▶ [TASK GOAL]: Pictures are to be left out. Return exactly the lines below from the one with "F1: 100mA (5V, N5) -> 5A (5V, N5)" up to and including the one with "R3: none -> 15k (N002, VA)".

-------- RECORDS FOR THIS TASK

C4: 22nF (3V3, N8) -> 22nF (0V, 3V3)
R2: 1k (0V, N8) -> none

----------------
-------- RECORDS FOR THIS TASK

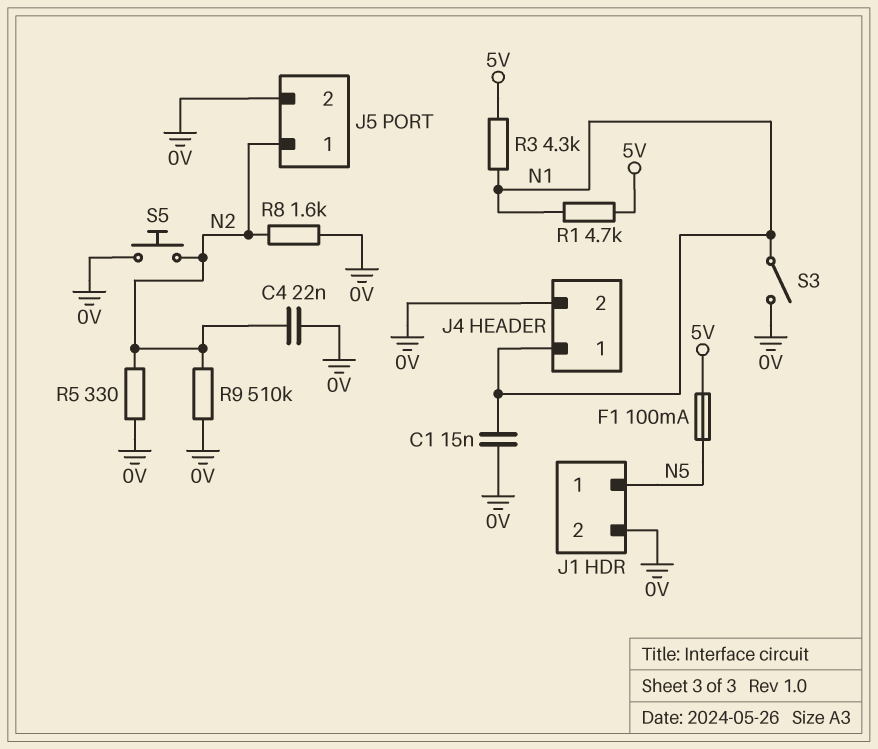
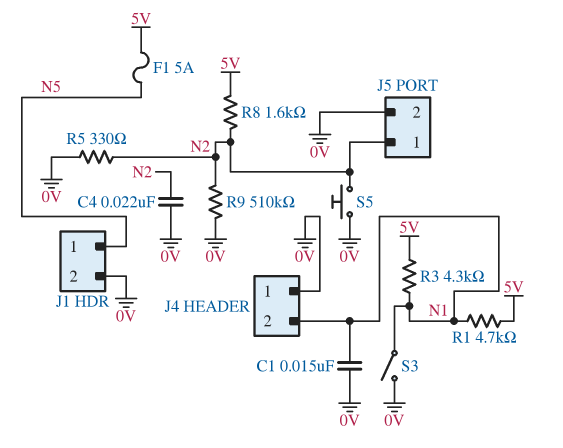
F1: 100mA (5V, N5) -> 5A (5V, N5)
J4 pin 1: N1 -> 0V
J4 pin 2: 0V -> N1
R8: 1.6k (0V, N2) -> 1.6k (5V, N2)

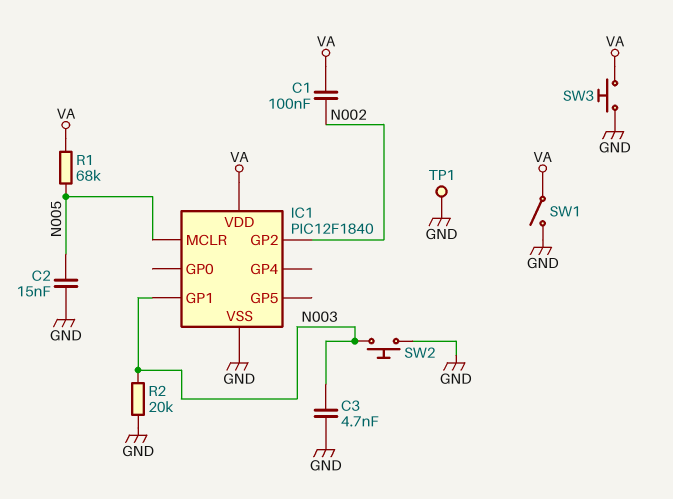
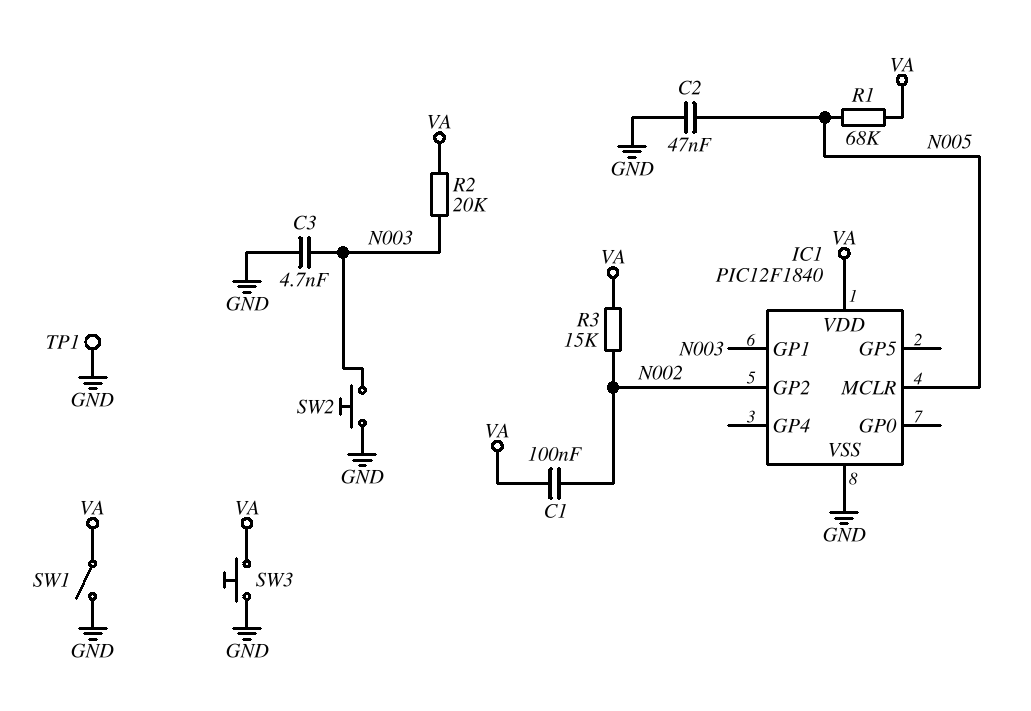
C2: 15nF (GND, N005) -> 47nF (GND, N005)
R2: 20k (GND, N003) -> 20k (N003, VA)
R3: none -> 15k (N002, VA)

----------------

▶ [RESPONSE BOX]:
F1: 100mA (5V, N5) -> 5A (5V, N5)
J4 pin 1: N1 -> 0V
J4 pin 2: 0V -> N1
R8: 1.6k (0V, N2) -> 1.6k (5V, N2)

C2: 15nF (GND, N005) -> 47nF (GND, N005)
R2: 20k (GND, N003) -> 20k (N003, VA)
R3: none -> 15k (N002, VA)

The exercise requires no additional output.